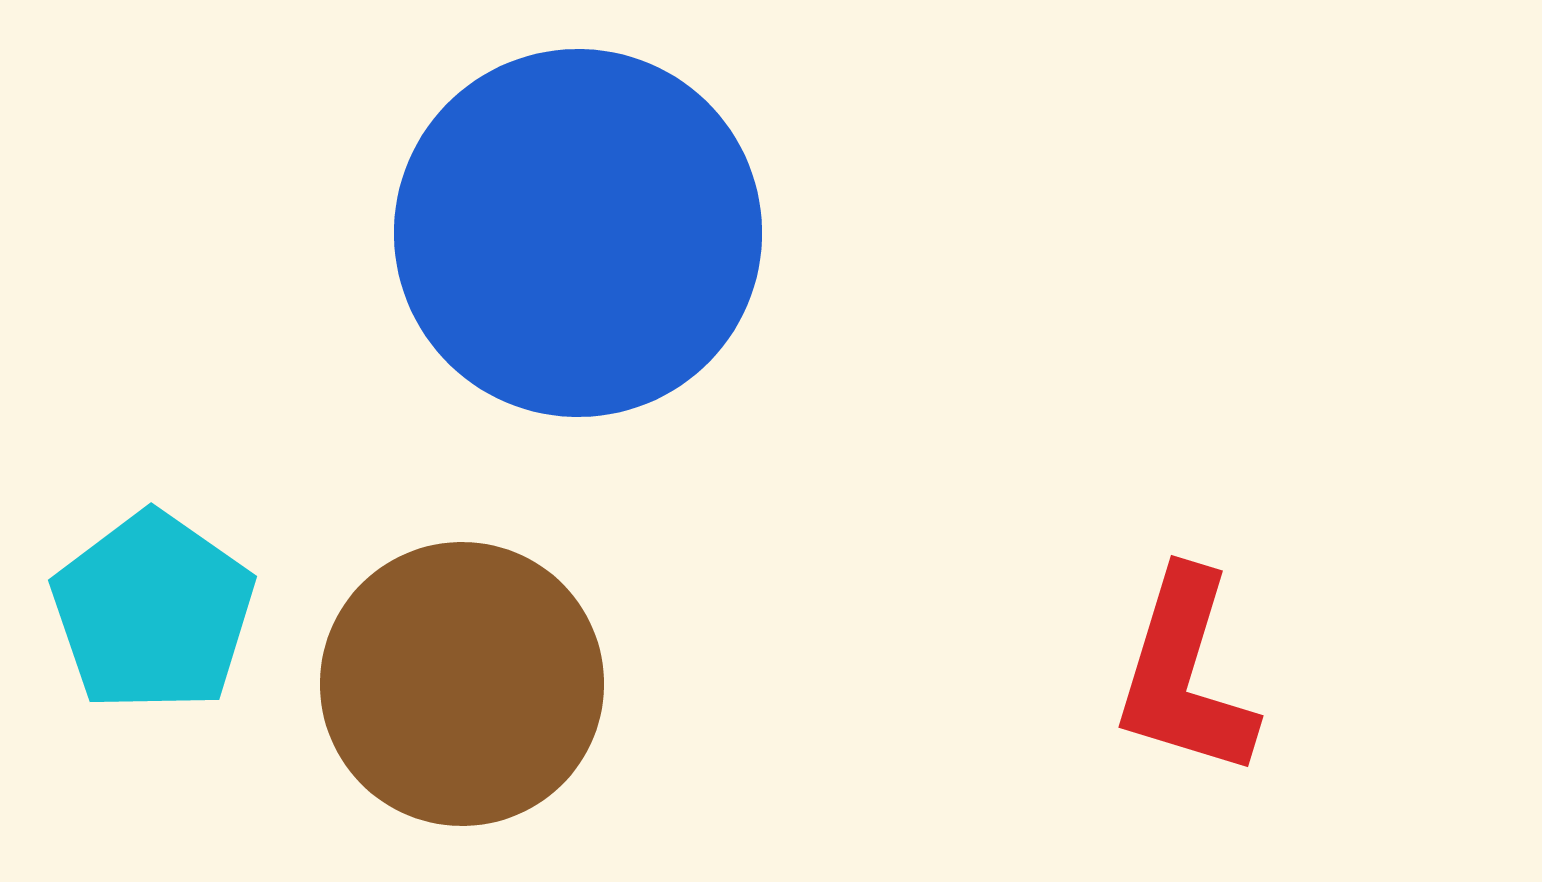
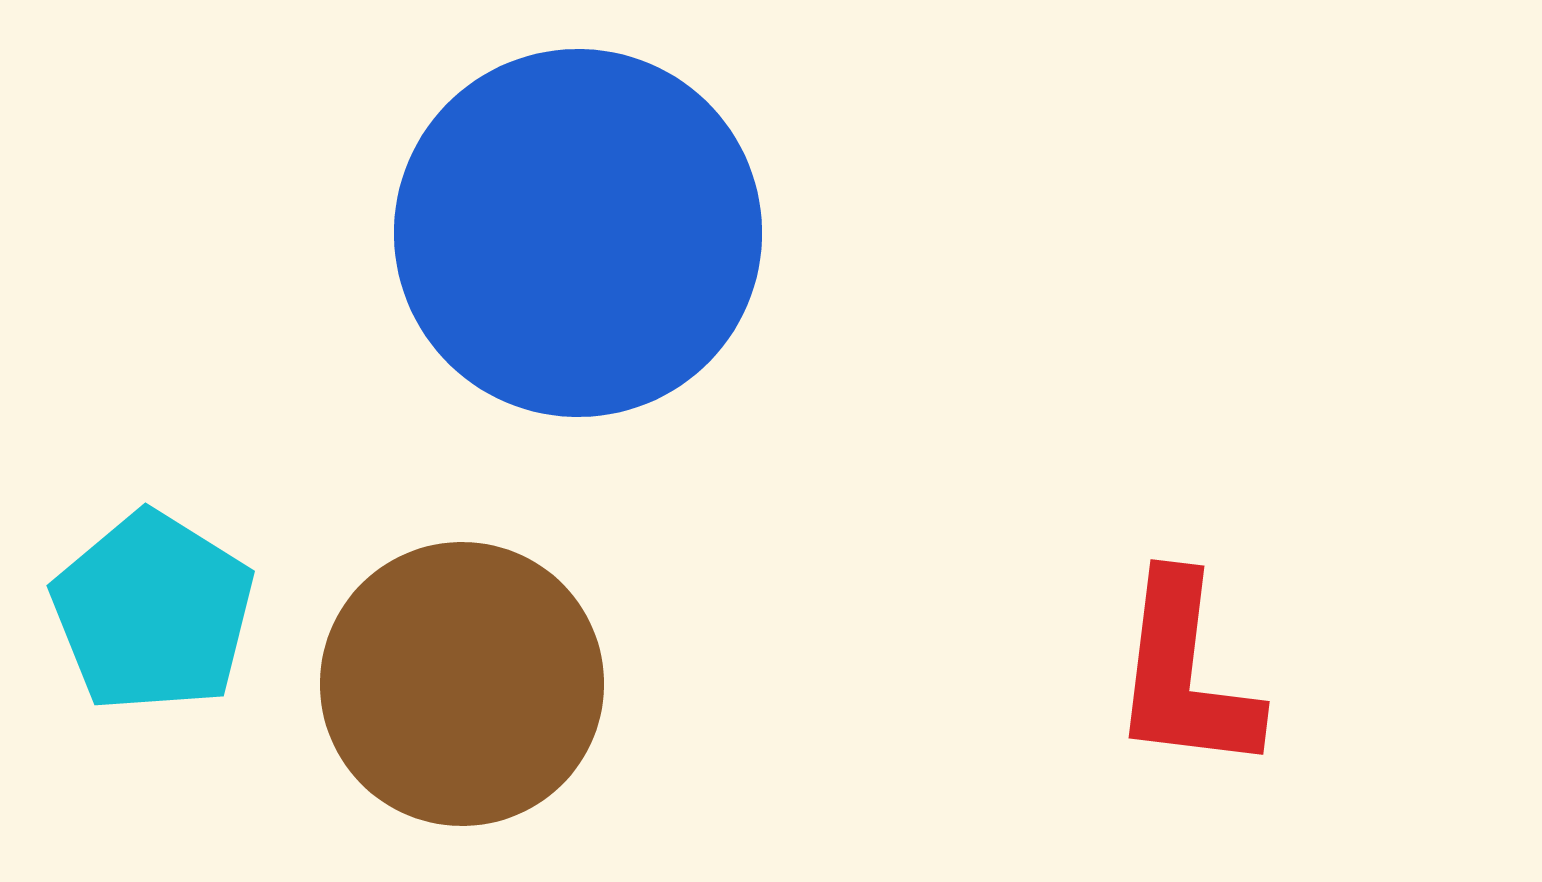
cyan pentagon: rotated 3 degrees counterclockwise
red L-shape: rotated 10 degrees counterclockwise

—————

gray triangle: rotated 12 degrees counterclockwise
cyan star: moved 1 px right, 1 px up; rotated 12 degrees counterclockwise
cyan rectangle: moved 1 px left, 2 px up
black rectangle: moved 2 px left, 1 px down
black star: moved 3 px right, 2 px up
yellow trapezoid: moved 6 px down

—————

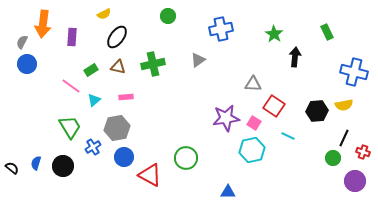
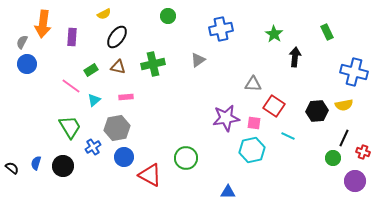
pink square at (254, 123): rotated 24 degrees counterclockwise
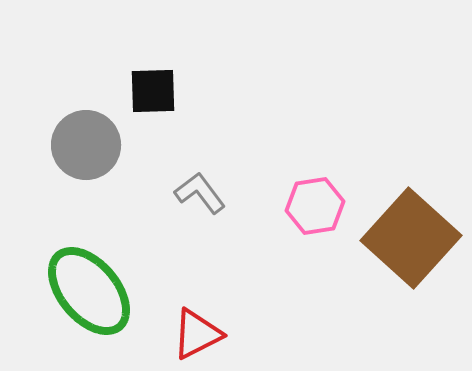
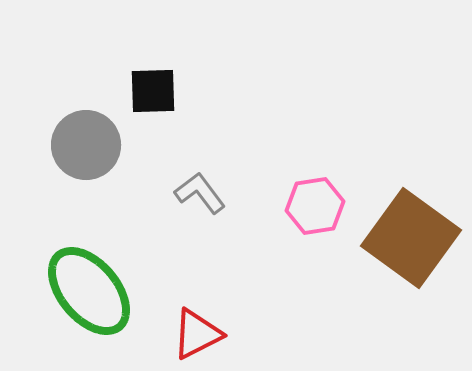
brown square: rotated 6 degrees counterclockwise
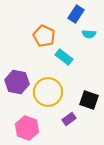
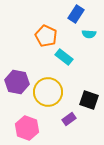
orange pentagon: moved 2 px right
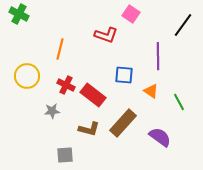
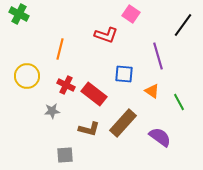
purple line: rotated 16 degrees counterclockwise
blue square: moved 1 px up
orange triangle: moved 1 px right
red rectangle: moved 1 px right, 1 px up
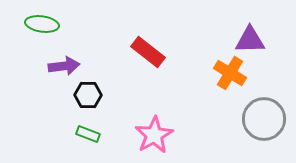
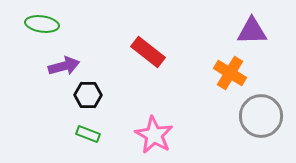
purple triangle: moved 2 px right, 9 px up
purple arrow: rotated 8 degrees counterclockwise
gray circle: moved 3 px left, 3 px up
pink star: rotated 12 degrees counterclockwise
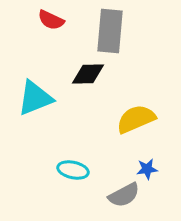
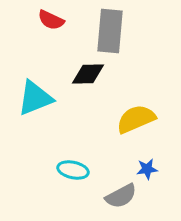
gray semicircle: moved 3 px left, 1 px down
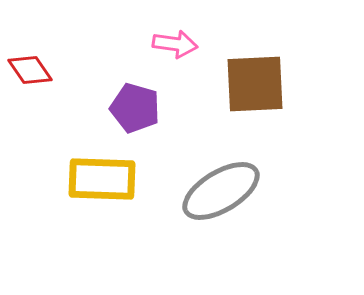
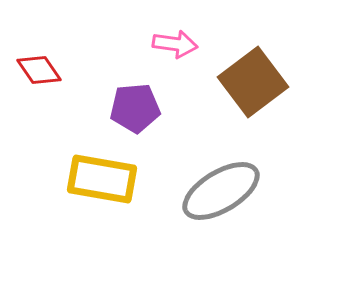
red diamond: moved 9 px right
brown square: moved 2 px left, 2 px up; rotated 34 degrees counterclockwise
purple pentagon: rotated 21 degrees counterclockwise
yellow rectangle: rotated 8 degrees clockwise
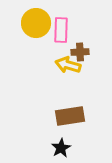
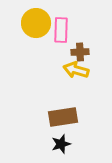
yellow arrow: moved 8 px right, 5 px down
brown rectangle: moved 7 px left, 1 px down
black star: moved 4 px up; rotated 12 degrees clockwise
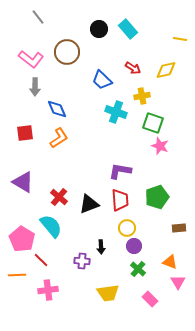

—————

*PROMPT*:
Everything from the line with "pink square at" through the line with "purple triangle: moved 2 px right, 9 px up" in the material above should be transcribed exactly, except the pictures.

*ANSWER BELOW*:
pink square at (254, 123): rotated 24 degrees counterclockwise
brown square: rotated 6 degrees counterclockwise
orange pentagon: moved 2 px right
purple line: rotated 16 degrees counterclockwise
blue square: moved 1 px up
orange triangle: moved 1 px right
red rectangle: moved 1 px right, 1 px up
purple triangle: moved 2 px right, 9 px up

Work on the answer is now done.